• _Action item_
Lines from the one containing "red_soap_dispenser (578, 120) -> none" to the end of the data below are to be restated exactly, with both ends included and nothing else.

• _Record extracts_
------------------------
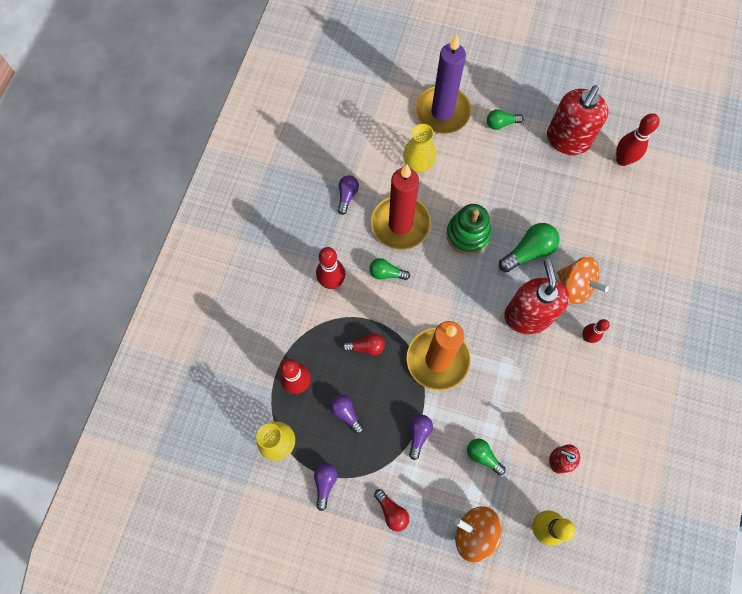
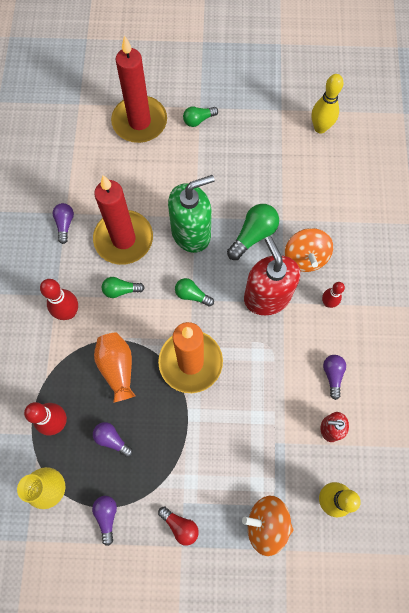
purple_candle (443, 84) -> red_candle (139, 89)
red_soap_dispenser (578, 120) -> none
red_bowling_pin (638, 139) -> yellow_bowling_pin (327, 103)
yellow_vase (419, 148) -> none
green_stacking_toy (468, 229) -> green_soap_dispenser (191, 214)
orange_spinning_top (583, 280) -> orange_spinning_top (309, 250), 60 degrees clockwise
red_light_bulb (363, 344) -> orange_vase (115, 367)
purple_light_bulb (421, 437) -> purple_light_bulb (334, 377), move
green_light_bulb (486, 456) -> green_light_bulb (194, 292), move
------------------------
• _Output below_
red_soap_dispenser (578, 120) -> none
red_bowling_pin (638, 139) -> yellow_bowling_pin (327, 103)
yellow_vase (419, 148) -> none
green_stacking_toy (468, 229) -> green_soap_dispenser (191, 214)
orange_spinning_top (583, 280) -> orange_spinning_top (309, 250), 60 degrees clockwise
red_light_bulb (363, 344) -> orange_vase (115, 367)
purple_light_bulb (421, 437) -> purple_light_bulb (334, 377), move
green_light_bulb (486, 456) -> green_light_bulb (194, 292), move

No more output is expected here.